Written task: Transcribe all of the data below verbatim, leaving the pictures out.

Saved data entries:
══════

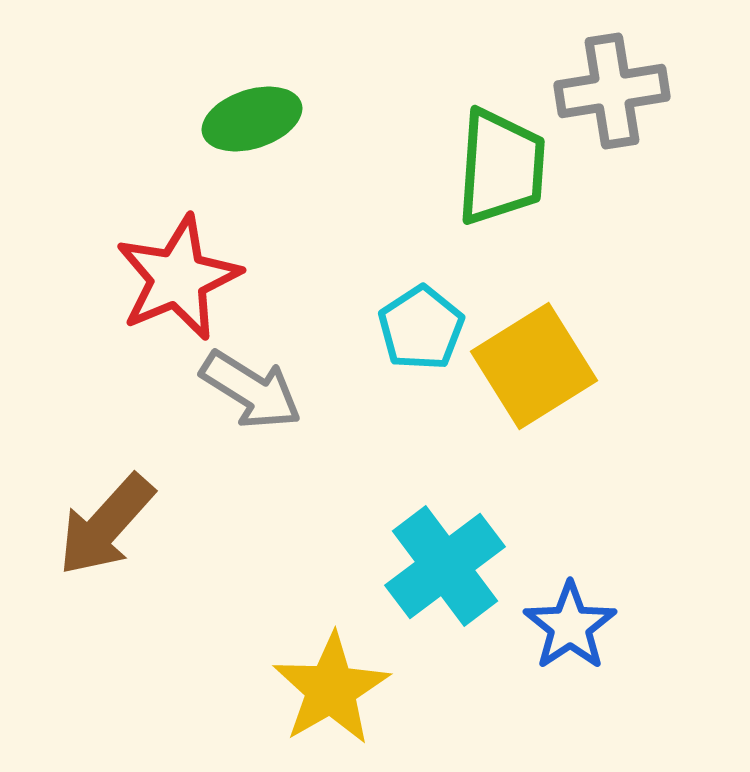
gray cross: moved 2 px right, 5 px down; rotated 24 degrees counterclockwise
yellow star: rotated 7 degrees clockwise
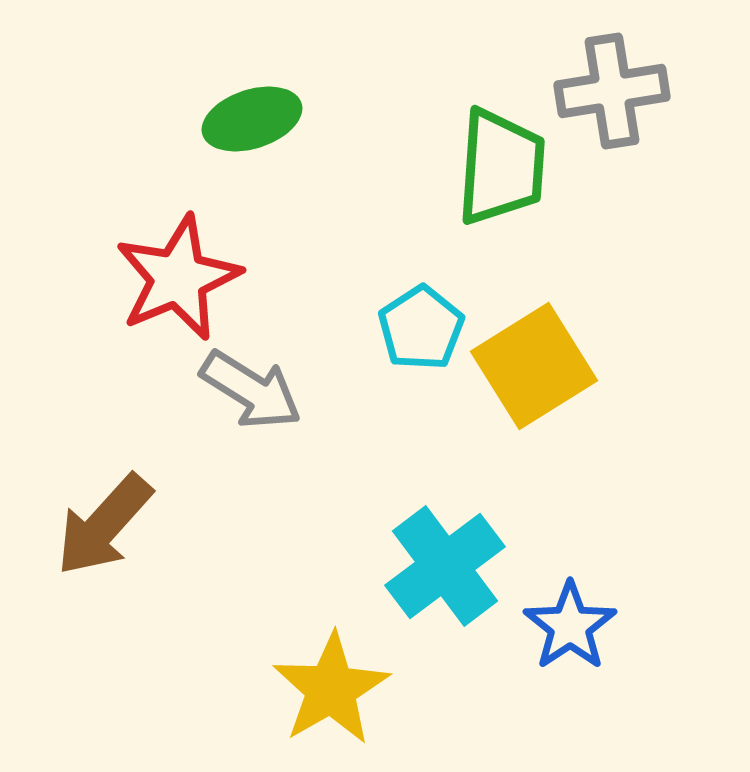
brown arrow: moved 2 px left
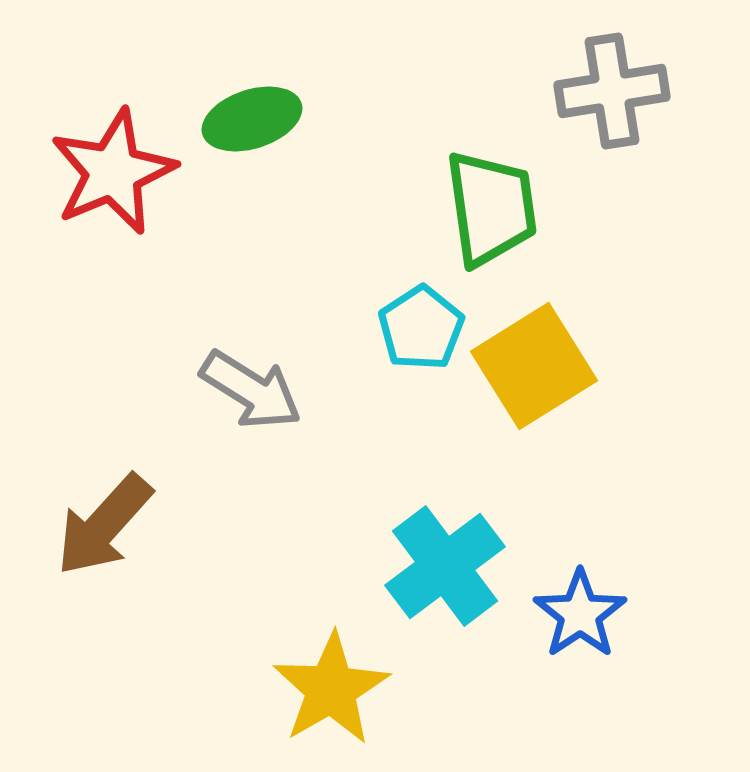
green trapezoid: moved 10 px left, 41 px down; rotated 12 degrees counterclockwise
red star: moved 65 px left, 106 px up
blue star: moved 10 px right, 12 px up
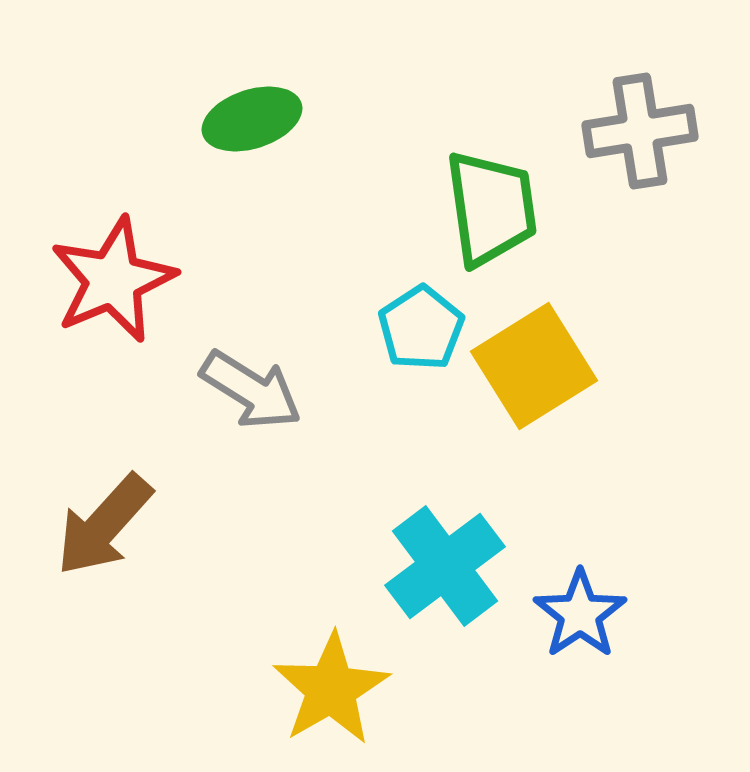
gray cross: moved 28 px right, 40 px down
red star: moved 108 px down
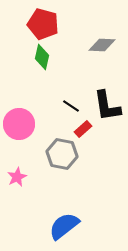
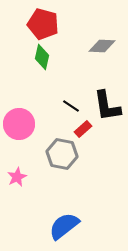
gray diamond: moved 1 px down
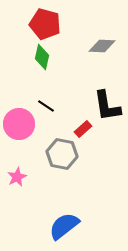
red pentagon: moved 2 px right
black line: moved 25 px left
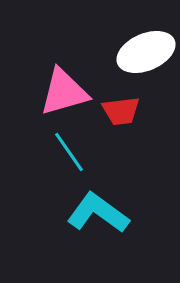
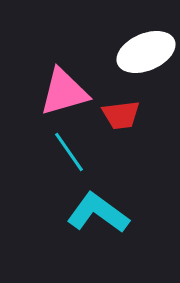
red trapezoid: moved 4 px down
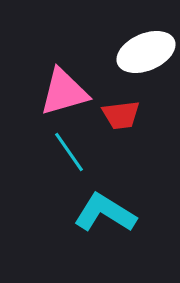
cyan L-shape: moved 7 px right; rotated 4 degrees counterclockwise
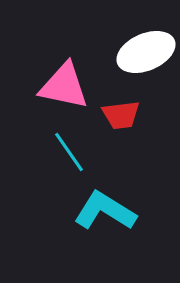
pink triangle: moved 6 px up; rotated 28 degrees clockwise
cyan L-shape: moved 2 px up
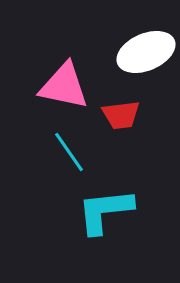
cyan L-shape: rotated 38 degrees counterclockwise
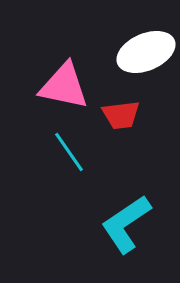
cyan L-shape: moved 21 px right, 13 px down; rotated 28 degrees counterclockwise
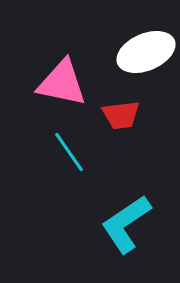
pink triangle: moved 2 px left, 3 px up
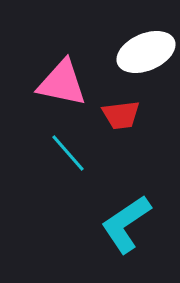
cyan line: moved 1 px left, 1 px down; rotated 6 degrees counterclockwise
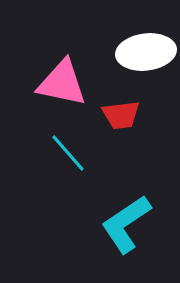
white ellipse: rotated 16 degrees clockwise
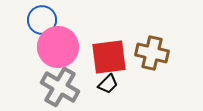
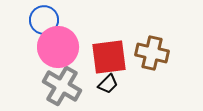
blue circle: moved 2 px right
gray cross: moved 2 px right, 1 px up
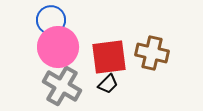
blue circle: moved 7 px right
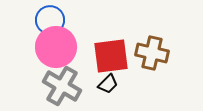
blue circle: moved 1 px left
pink circle: moved 2 px left
red square: moved 2 px right, 1 px up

══════

Exercise solution:
gray cross: moved 2 px right, 5 px down; rotated 24 degrees counterclockwise
yellow star: rotated 7 degrees clockwise
brown arrow: moved 2 px left
green trapezoid: moved 10 px left, 41 px down; rotated 12 degrees counterclockwise
red star: moved 65 px left, 106 px up
blue star: moved 10 px right, 12 px up
gray cross: moved 28 px right, 40 px down
red star: moved 108 px down
gray diamond: moved 1 px down
red pentagon: moved 2 px right
black line: moved 25 px left
red trapezoid: moved 4 px down
cyan L-shape: moved 7 px right; rotated 4 degrees counterclockwise
pink triangle: moved 6 px up; rotated 28 degrees clockwise
cyan L-shape: moved 2 px up
cyan L-shape: rotated 38 degrees counterclockwise
cyan L-shape: moved 21 px right, 13 px down; rotated 28 degrees counterclockwise
pink triangle: moved 2 px left, 3 px up
cyan line: moved 1 px left, 1 px down; rotated 6 degrees counterclockwise
white ellipse: rotated 16 degrees clockwise
blue circle: moved 2 px right
gray cross: moved 2 px right, 1 px up
blue circle: moved 7 px right
blue circle: moved 1 px left
pink circle: moved 2 px left
red square: moved 2 px right, 1 px up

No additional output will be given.